#### Directions:
The answer is the data repeated in full, with no pictures included.

#### Study material:

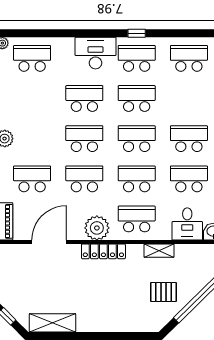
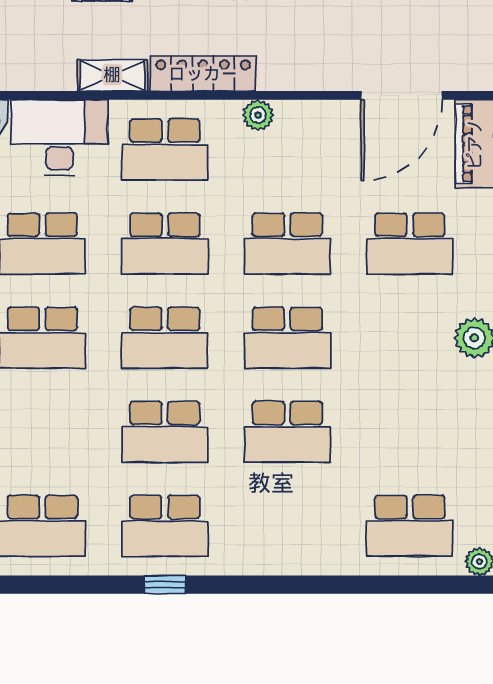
desk: (95, 53) -> (261, 538), removed
desk: (187, 224) -> (59, 138), width x1.37
plant: (97, 228) -> (258, 115), width x0.53, depth x0.53
door: (49, 242) -> (402, 95), moved
locker: (103, 251) -> (203, 74), moved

#### Response below:
desk: (95, 53) -> (261, 538), removed
desk: (187, 224) -> (59, 138), width x1.37
plant: (97, 228) -> (258, 115), width x0.53, depth x0.53
door: (49, 242) -> (402, 95), moved
locker: (103, 251) -> (203, 74), moved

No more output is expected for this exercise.